━━━━━ Data for this task ━━━━━

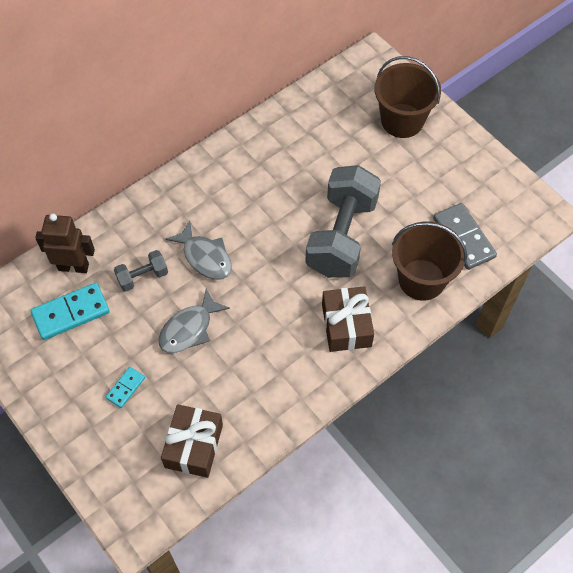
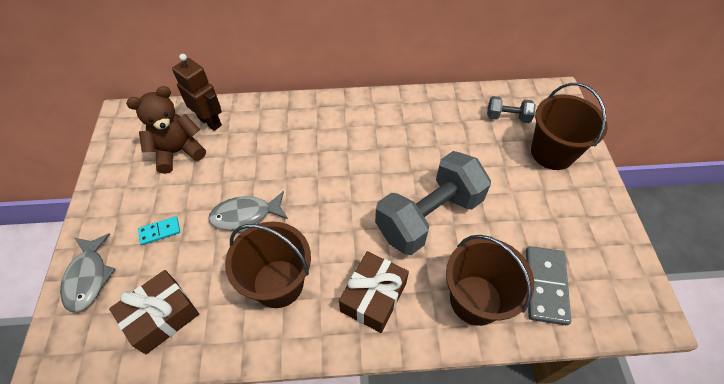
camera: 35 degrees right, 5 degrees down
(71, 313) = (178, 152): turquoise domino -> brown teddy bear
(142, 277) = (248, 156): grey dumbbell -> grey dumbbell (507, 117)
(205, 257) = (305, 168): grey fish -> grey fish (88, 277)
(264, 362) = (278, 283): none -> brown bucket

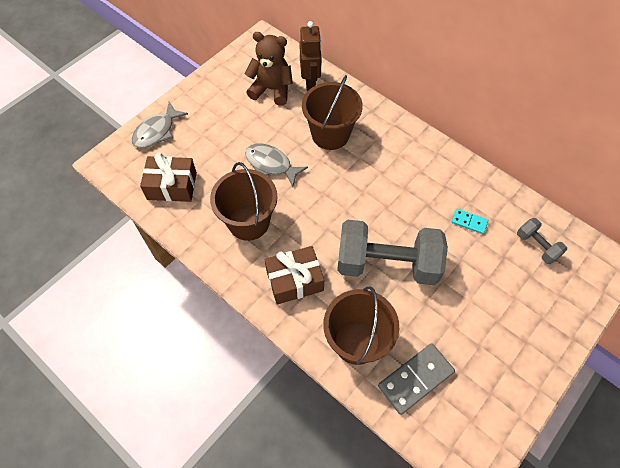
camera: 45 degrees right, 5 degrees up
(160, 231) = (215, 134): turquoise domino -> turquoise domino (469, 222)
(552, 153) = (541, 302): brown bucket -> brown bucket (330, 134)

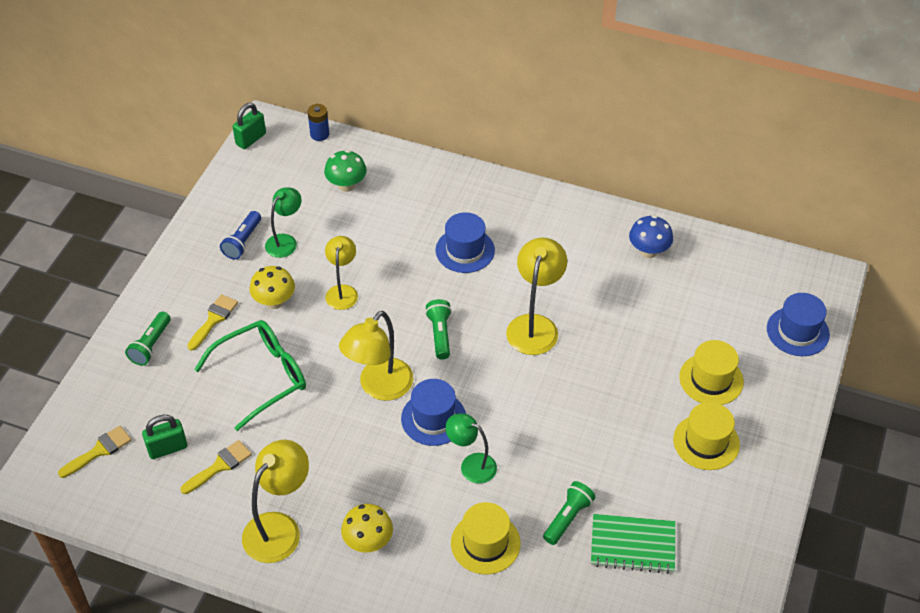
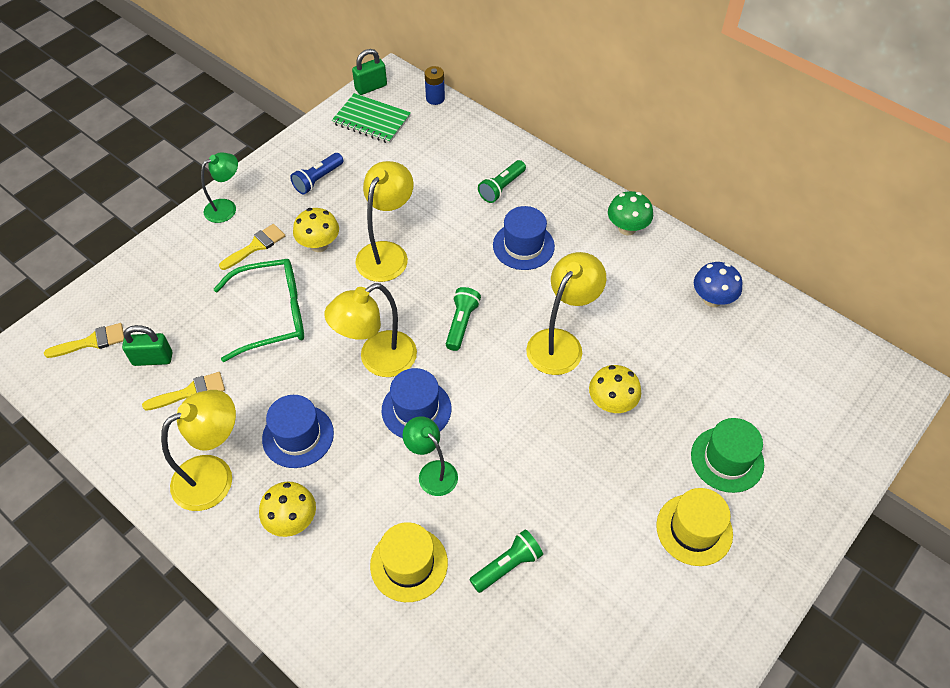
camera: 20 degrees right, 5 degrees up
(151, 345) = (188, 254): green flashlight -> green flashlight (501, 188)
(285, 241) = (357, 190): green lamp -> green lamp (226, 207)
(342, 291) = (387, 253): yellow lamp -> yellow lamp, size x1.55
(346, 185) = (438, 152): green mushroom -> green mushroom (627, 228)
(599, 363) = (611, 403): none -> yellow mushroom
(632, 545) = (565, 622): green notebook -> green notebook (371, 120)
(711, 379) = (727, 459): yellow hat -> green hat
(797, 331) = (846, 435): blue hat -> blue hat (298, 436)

━━━━━
━━━━━ Data for this task ━━━━━

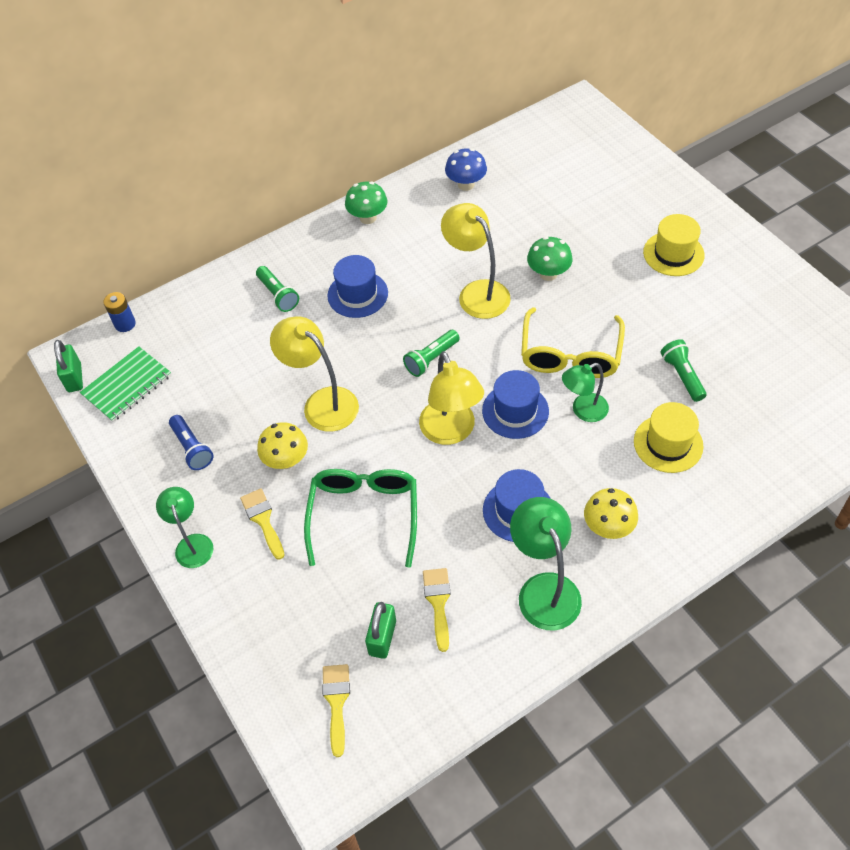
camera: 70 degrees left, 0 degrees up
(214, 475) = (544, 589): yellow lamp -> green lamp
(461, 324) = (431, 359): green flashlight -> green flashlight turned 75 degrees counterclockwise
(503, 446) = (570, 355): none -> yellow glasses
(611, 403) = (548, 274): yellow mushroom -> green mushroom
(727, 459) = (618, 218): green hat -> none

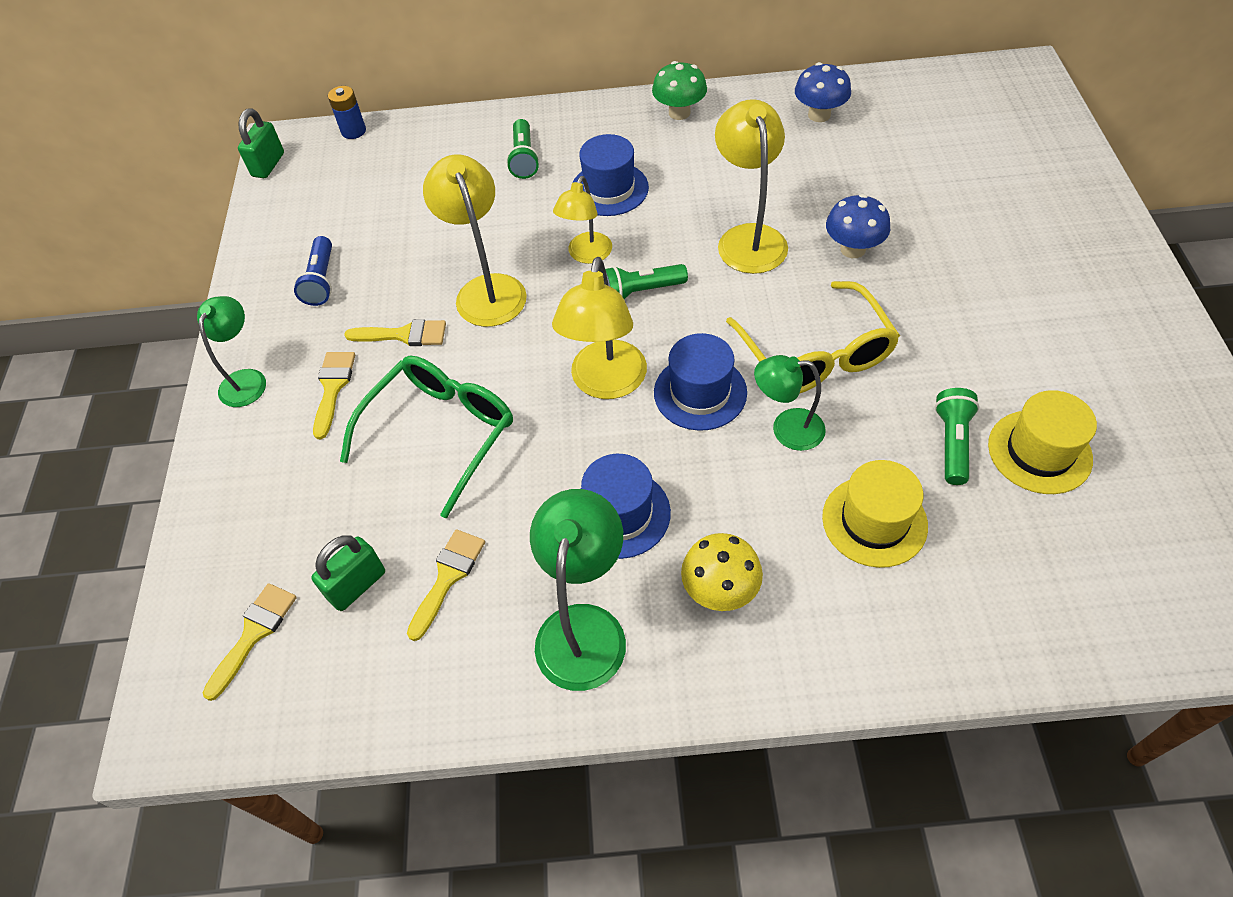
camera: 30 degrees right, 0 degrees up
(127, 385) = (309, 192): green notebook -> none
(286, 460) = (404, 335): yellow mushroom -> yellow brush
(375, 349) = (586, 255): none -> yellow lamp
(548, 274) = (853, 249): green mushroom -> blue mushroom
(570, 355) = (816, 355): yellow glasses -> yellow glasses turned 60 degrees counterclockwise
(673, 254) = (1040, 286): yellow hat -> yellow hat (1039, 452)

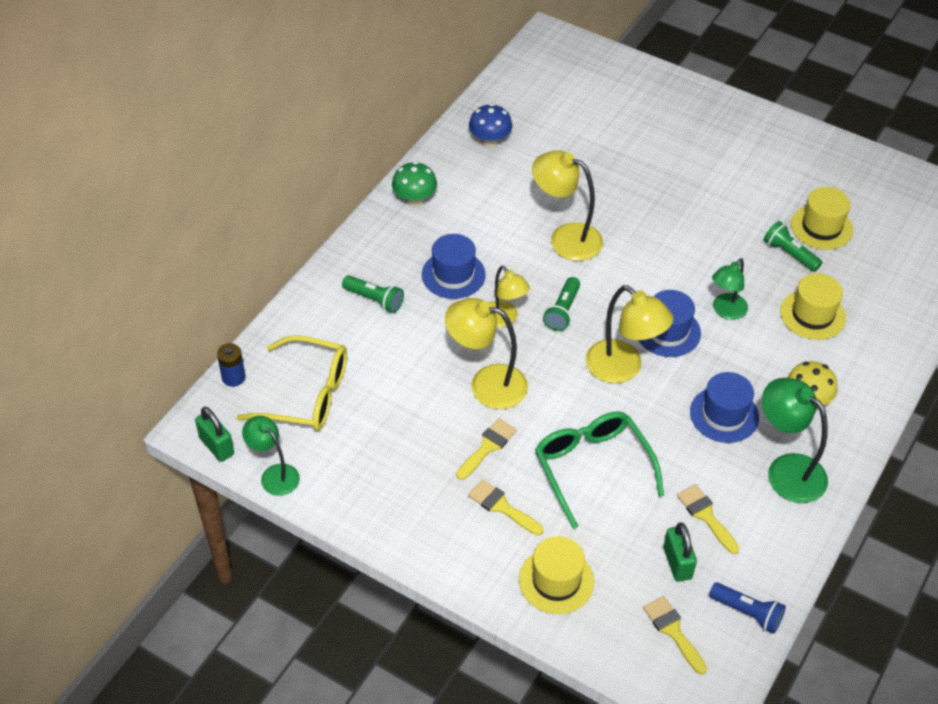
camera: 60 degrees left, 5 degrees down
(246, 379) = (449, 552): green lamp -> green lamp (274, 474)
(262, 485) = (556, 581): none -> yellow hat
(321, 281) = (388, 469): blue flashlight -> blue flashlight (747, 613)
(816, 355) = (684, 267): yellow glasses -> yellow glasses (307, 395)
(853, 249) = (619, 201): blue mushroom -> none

━━━━━

Problem details
Say how many lines of the listing above contain "brown". Include nothing besides the number.

Output
3